Object transformation records:

== == ==

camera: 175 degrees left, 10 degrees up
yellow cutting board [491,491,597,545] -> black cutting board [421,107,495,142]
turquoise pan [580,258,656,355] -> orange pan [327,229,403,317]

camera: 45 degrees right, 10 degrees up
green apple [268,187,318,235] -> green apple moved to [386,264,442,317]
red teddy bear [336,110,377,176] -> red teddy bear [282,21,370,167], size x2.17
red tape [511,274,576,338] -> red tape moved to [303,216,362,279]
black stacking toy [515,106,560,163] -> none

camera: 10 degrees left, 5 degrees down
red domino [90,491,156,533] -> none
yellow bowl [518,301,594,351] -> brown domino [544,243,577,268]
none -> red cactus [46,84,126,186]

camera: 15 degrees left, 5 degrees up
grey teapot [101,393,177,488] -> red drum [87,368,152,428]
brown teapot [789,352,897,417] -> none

== == ==

Set down only these lines, exactly: the one containing "yellow bowl [518,301,594,351]" and each line after it through the end of the entries above.

yellow bowl [518,301,594,351] -> brown domino [544,243,577,268]
none -> red cactus [46,84,126,186]

camera: 15 degrees left, 5 degrees up
grey teapot [101,393,177,488] -> red drum [87,368,152,428]
brown teapot [789,352,897,417] -> none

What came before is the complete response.